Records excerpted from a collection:
•••••

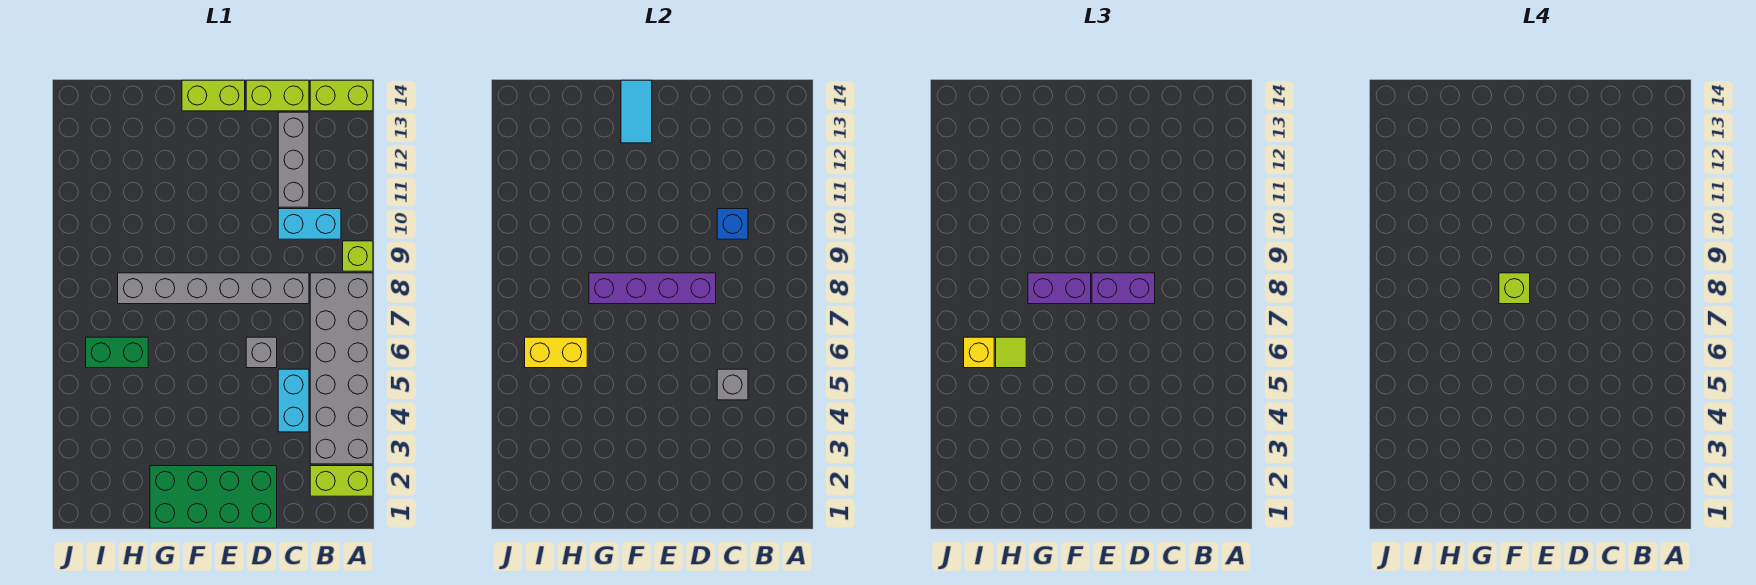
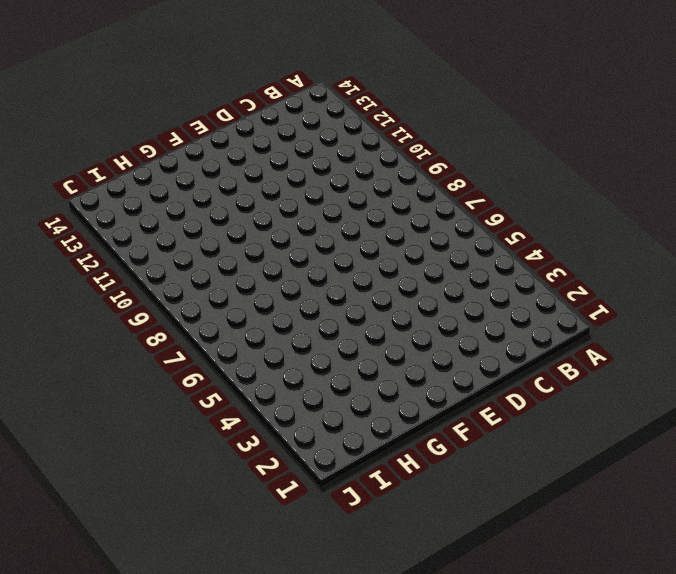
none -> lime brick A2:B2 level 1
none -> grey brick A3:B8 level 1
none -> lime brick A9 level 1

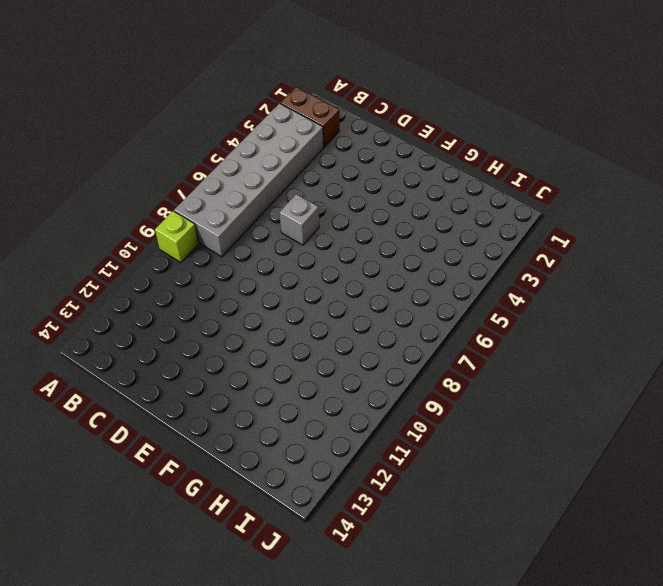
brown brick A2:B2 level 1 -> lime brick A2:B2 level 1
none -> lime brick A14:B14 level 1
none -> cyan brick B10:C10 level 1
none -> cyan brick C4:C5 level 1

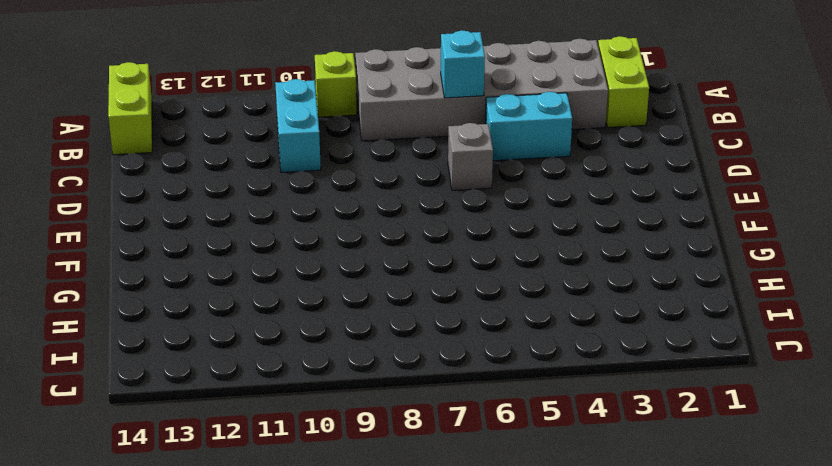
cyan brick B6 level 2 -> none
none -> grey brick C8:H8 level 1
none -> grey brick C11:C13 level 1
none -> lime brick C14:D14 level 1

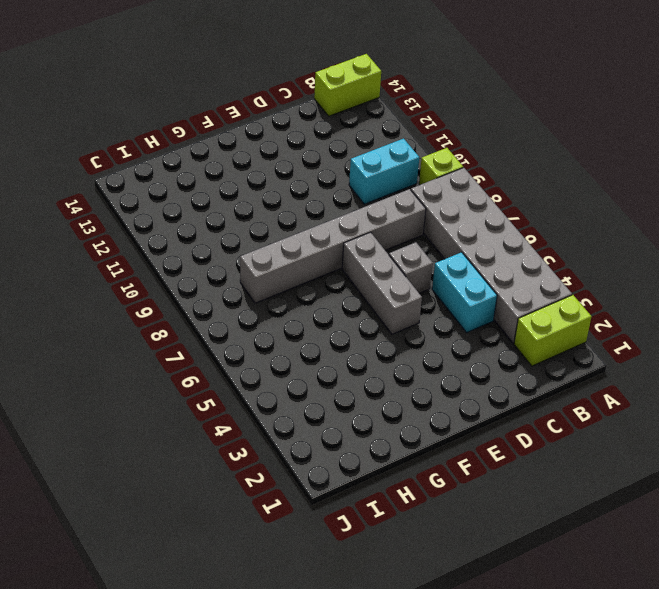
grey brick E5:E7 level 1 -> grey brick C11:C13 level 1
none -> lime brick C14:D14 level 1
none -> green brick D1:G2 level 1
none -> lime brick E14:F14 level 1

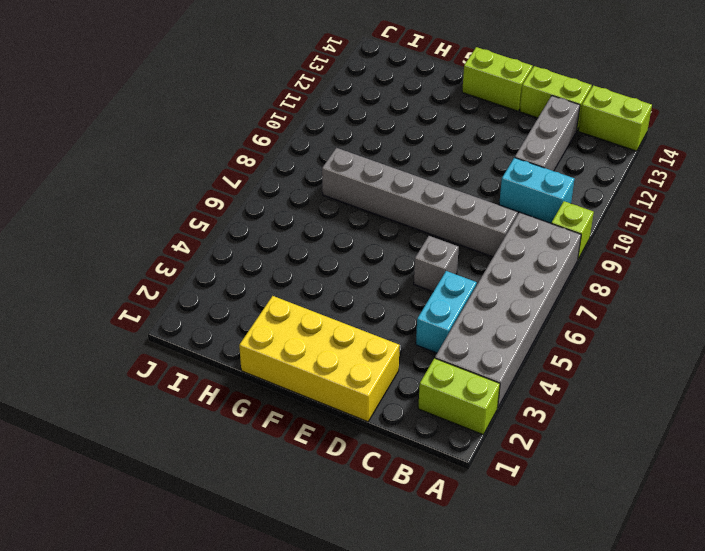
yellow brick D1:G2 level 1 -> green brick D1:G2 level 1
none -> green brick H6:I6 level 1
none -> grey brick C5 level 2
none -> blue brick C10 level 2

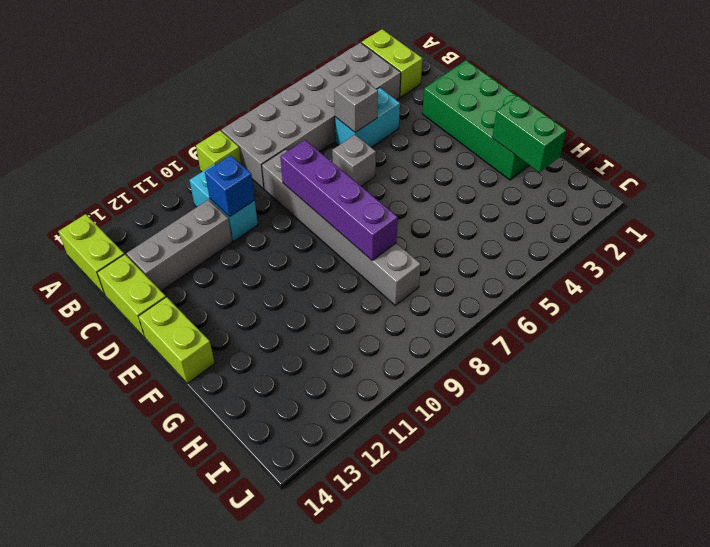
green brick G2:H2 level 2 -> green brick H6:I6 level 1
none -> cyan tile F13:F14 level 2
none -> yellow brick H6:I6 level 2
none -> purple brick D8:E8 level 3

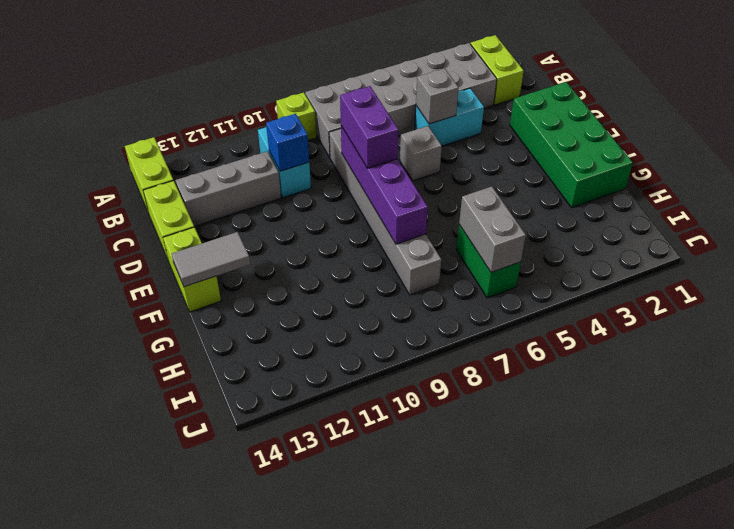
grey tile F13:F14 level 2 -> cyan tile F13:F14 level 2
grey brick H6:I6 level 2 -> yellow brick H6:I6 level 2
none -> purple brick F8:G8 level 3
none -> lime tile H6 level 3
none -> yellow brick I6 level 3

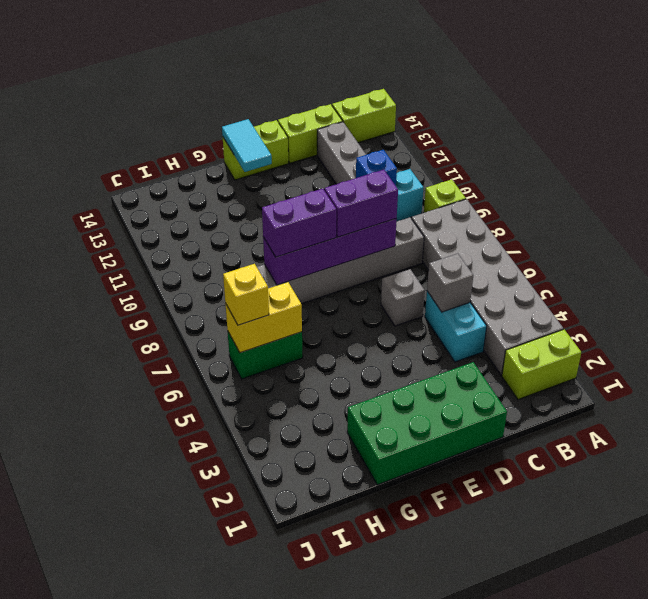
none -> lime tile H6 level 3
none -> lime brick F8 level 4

•••••

#### [Brief]
Skipping any pictures, copy the line that holds "none -> green brick H6:I6 level 1" and each line after it through the last line of the records, unchanged, and no other lines.

#### [Solution for this problem]
none -> green brick H6:I6 level 1
none -> grey brick C5 level 2
none -> blue brick C10 level 2

green brick G2:H2 level 2 -> green brick H6:I6 level 1
none -> cyan tile F13:F14 level 2
none -> yellow brick H6:I6 level 2
none -> purple brick D8:E8 level 3

grey tile F13:F14 level 2 -> cyan tile F13:F14 level 2
grey brick H6:I6 level 2 -> yellow brick H6:I6 level 2
none -> purple brick F8:G8 level 3
none -> lime tile H6 level 3
none -> yellow brick I6 level 3

none -> lime tile H6 level 3
none -> lime brick F8 level 4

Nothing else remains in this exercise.